=== PROBLEM TO WORK ON ===
Write out the data exactly as given, dropping every picture.

=== DATASET EXTRACT ===
[Start of Attachment]

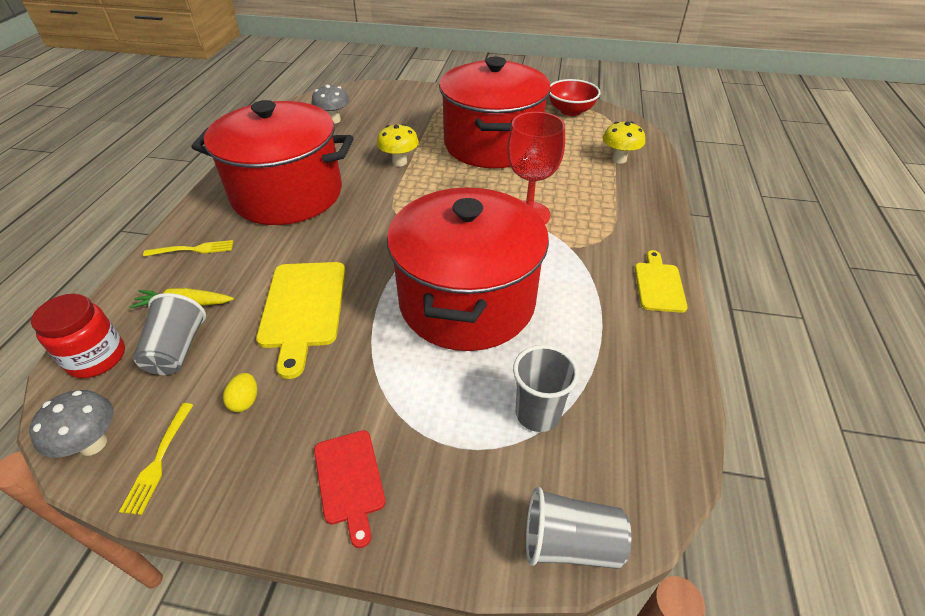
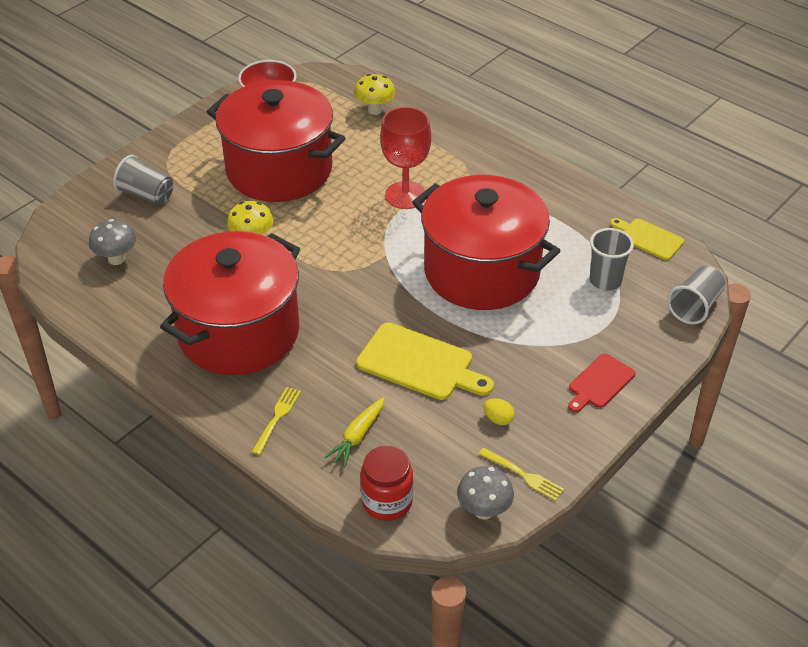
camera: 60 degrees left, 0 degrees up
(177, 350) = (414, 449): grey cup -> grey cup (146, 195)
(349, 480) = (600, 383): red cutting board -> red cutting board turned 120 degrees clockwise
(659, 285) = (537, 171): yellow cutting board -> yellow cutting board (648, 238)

[End of Attachment]

=== REPLY ===
camera: 60 degrees left, 0 degrees up
(177, 350) = (414, 449): grey cup -> grey cup (146, 195)
(349, 480) = (600, 383): red cutting board -> red cutting board turned 120 degrees clockwise
(659, 285) = (537, 171): yellow cutting board -> yellow cutting board (648, 238)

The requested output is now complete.